So that nothing is lost, write out all the lines below exactly.

[Recorded data]
• • •

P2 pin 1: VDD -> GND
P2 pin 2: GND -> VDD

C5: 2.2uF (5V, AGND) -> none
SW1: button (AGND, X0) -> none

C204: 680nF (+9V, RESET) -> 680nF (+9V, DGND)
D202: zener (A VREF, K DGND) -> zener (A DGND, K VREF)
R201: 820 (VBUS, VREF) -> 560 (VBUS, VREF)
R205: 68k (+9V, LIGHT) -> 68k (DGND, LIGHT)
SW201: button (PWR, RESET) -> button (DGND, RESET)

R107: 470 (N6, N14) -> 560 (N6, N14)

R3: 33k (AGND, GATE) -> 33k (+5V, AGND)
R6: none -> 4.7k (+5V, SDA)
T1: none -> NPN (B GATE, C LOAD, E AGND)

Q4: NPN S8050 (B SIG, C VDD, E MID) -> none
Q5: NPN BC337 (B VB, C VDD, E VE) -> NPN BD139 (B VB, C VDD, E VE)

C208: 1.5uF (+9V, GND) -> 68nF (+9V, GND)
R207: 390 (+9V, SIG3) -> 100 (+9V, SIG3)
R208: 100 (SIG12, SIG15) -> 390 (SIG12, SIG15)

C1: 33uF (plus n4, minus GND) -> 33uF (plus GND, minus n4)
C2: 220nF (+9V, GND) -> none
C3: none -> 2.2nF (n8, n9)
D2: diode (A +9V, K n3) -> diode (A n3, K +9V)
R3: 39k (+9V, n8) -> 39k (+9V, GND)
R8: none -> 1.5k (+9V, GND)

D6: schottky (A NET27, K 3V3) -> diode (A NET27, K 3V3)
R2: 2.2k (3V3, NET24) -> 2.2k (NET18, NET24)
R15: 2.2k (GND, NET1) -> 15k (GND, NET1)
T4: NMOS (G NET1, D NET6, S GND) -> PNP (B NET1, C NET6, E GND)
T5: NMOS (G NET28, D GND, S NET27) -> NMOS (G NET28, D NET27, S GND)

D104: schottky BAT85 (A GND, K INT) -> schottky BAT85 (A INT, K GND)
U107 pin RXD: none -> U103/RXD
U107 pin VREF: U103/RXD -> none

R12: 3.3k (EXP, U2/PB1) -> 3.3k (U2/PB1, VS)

• • •

▶ _Your response_
P2 pin 1: VDD -> GND
P2 pin 2: GND -> VDD

C5: 2.2uF (5V, AGND) -> none
SW1: button (AGND, X0) -> none

C204: 680nF (+9V, RESET) -> 680nF (+9V, DGND)
D202: zener (A VREF, K DGND) -> zener (A DGND, K VREF)
R201: 820 (VBUS, VREF) -> 560 (VBUS, VREF)
R205: 68k (+9V, LIGHT) -> 68k (DGND, LIGHT)
SW201: button (PWR, RESET) -> button (DGND, RESET)

R107: 470 (N6, N14) -> 560 (N6, N14)

R3: 33k (AGND, GATE) -> 33k (+5V, AGND)
R6: none -> 4.7k (+5V, SDA)
T1: none -> NPN (B GATE, C LOAD, E AGND)

Q4: NPN S8050 (B SIG, C VDD, E MID) -> none
Q5: NPN BC337 (B VB, C VDD, E VE) -> NPN BD139 (B VB, C VDD, E VE)

C208: 1.5uF (+9V, GND) -> 68nF (+9V, GND)
R207: 390 (+9V, SIG3) -> 100 (+9V, SIG3)
R208: 100 (SIG12, SIG15) -> 390 (SIG12, SIG15)

C1: 33uF (plus n4, minus GND) -> 33uF (plus GND, minus n4)
C2: 220nF (+9V, GND) -> none
C3: none -> 2.2nF (n8, n9)
D2: diode (A +9V, K n3) -> diode (A n3, K +9V)
R3: 39k (+9V, n8) -> 39k (+9V, GND)
R8: none -> 1.5k (+9V, GND)

D6: schottky (A NET27, K 3V3) -> diode (A NET27, K 3V3)
R2: 2.2k (3V3, NET24) -> 2.2k (NET18, NET24)
R15: 2.2k (GND, NET1) -> 15k (GND, NET1)
T4: NMOS (G NET1, D NET6, S GND) -> PNP (B NET1, C NET6, E GND)
T5: NMOS (G NET28, D GND, S NET27) -> NMOS (G NET28, D NET27, S GND)

D104: schottky BAT85 (A GND, K INT) -> schottky BAT85 (A INT, K GND)
U107 pin RXD: none -> U103/RXD
U107 pin VREF: U103/RXD -> none

R12: 3.3k (EXP, U2/PB1) -> 3.3k (U2/PB1, VS)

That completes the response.